"""

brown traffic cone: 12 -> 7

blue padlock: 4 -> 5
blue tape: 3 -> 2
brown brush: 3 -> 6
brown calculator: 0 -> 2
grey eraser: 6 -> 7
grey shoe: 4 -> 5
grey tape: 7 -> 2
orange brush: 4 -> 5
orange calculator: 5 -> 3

"""

What this task involves: Would you write the material out again, exactly as given above?

Reply to the task:
brown traffic cone: 12 -> 7

blue padlock: 4 -> 5
blue tape: 3 -> 2
brown brush: 3 -> 6
brown calculator: 0 -> 2
grey eraser: 6 -> 7
grey shoe: 4 -> 5
grey tape: 7 -> 2
orange brush: 4 -> 5
orange calculator: 5 -> 3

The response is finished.